* _SUPPLIED ENTRIES_:
'''
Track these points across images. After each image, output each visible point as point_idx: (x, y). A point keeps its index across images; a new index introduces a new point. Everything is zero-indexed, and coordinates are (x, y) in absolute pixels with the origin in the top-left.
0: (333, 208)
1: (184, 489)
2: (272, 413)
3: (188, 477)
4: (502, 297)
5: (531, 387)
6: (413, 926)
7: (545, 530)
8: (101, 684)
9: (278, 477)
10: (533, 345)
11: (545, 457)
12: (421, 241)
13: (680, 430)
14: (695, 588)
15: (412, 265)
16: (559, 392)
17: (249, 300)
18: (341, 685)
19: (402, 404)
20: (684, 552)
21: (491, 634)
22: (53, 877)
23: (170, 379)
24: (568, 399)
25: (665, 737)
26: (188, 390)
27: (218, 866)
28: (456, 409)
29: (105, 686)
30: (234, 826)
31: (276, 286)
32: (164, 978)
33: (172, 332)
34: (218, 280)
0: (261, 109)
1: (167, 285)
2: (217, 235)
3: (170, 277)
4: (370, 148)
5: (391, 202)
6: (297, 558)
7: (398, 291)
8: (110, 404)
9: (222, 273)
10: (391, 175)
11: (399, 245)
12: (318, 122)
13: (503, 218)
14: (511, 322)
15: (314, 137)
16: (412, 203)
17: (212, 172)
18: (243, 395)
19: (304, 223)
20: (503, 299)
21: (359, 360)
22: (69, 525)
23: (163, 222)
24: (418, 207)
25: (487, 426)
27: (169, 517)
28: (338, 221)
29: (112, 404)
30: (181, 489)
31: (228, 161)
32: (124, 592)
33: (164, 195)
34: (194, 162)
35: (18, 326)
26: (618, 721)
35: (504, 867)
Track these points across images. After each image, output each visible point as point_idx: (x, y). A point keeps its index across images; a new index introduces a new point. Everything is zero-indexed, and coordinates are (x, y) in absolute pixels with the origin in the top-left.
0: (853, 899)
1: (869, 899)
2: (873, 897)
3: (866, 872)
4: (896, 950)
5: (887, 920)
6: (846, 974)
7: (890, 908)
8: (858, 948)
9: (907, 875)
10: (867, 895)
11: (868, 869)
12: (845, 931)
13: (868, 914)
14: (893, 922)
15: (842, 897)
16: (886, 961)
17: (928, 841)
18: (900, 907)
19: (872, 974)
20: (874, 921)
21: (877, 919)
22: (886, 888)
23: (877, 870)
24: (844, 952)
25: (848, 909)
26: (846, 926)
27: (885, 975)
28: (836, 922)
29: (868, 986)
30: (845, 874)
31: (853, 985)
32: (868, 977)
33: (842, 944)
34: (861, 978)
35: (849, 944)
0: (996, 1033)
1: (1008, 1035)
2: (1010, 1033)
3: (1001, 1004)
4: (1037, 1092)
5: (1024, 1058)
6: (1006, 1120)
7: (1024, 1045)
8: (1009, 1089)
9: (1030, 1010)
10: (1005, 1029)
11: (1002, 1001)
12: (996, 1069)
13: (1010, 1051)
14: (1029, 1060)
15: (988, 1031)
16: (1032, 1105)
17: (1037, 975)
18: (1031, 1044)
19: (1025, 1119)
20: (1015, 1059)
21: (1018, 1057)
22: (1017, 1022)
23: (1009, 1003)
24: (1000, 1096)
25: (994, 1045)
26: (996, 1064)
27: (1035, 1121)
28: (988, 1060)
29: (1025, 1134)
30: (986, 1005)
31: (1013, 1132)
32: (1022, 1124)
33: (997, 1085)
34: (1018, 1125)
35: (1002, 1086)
'''
* _THE TASK_: Rewrite the stretch from the start of the records through the line containing "22: (69, 525)", changing "absolute pixels" to "screen pixels" and leaving everything else unchanged.

* _OUTPUT_:
Track these points across images. After each image, output each visible point as point_idx: (x, y). A point keeps its index across images; a new index introduces a new point. Everything is zero-indexed, and coordinates are (x, y) in screen pixels with the origin in the top-left.
0: (333, 208)
1: (184, 489)
2: (272, 413)
3: (188, 477)
4: (502, 297)
5: (531, 387)
6: (413, 926)
7: (545, 530)
8: (101, 684)
9: (278, 477)
10: (533, 345)
11: (545, 457)
12: (421, 241)
13: (680, 430)
14: (695, 588)
15: (412, 265)
16: (559, 392)
17: (249, 300)
18: (341, 685)
19: (402, 404)
20: (684, 552)
21: (491, 634)
22: (53, 877)
23: (170, 379)
24: (568, 399)
25: (665, 737)
26: (188, 390)
27: (218, 866)
28: (456, 409)
29: (105, 686)
30: (234, 826)
31: (276, 286)
32: (164, 978)
33: (172, 332)
34: (218, 280)
0: (261, 109)
1: (167, 285)
2: (217, 235)
3: (170, 277)
4: (370, 148)
5: (391, 202)
6: (297, 558)
7: (398, 291)
8: (110, 404)
9: (222, 273)
10: (391, 175)
11: (399, 245)
12: (318, 122)
13: (503, 218)
14: (511, 322)
15: (314, 137)
16: (412, 203)
17: (212, 172)
18: (243, 395)
19: (304, 223)
20: (503, 299)
21: (359, 360)
22: (69, 525)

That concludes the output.